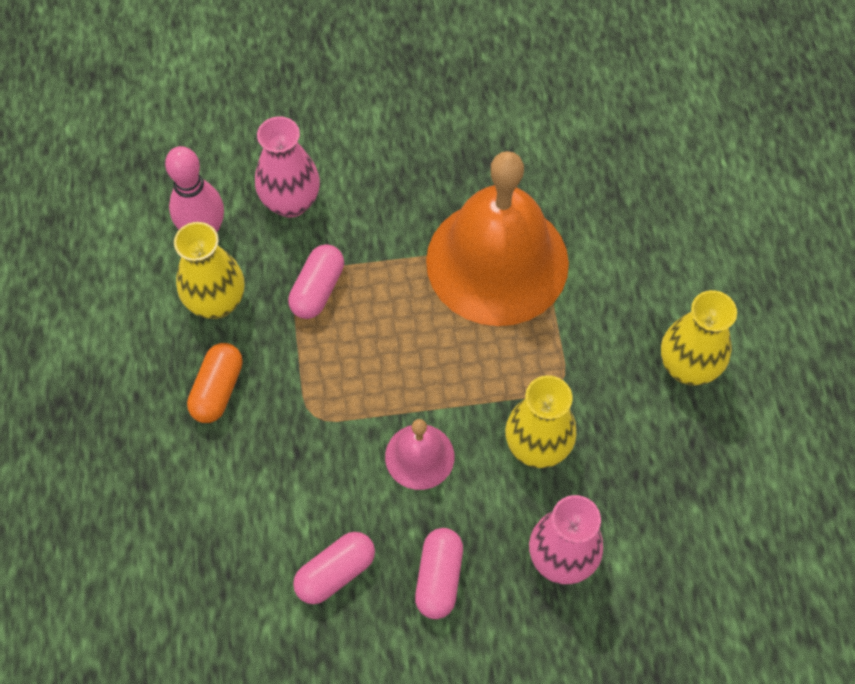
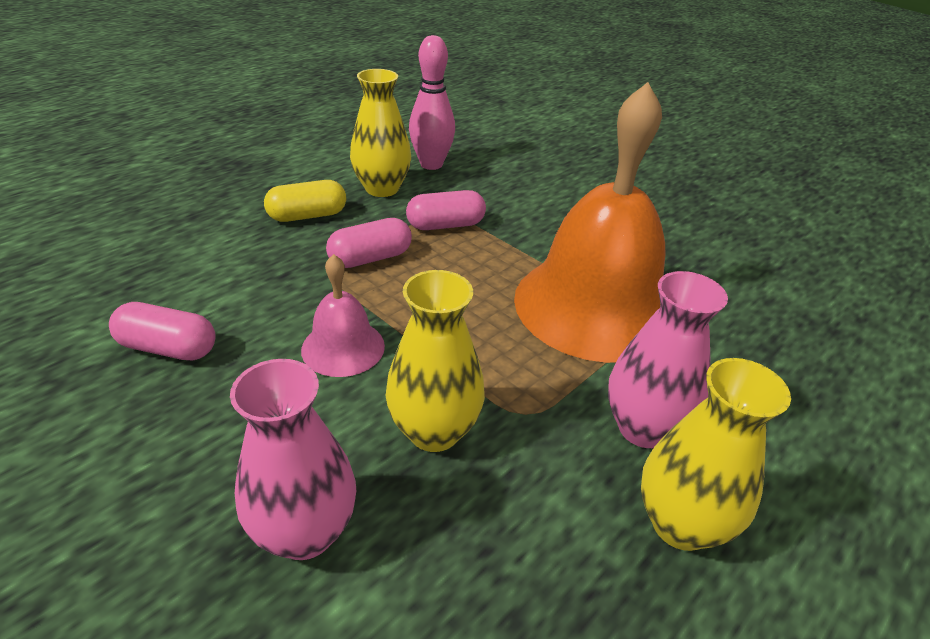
camera: 50 degrees right, 25 degrees down
orange capsule [187,343,243,423] -> yellow capsule [264,180,346,222]
pink vase [255,116,320,218] -> pink vase moved to [608,271,728,448]
pink capsule [415,528,463,619] -> pink capsule moved to [326,218,412,268]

* PROBLEM TO SOLVE
Transcribe all of the material exactly, leaving out whatever pictures it contains.

* ANSWER AREA
camera: 50 degrees right, 25 degrees down
orange capsule [187,343,243,423] -> yellow capsule [264,180,346,222]
pink vase [255,116,320,218] -> pink vase moved to [608,271,728,448]
pink capsule [415,528,463,619] -> pink capsule moved to [326,218,412,268]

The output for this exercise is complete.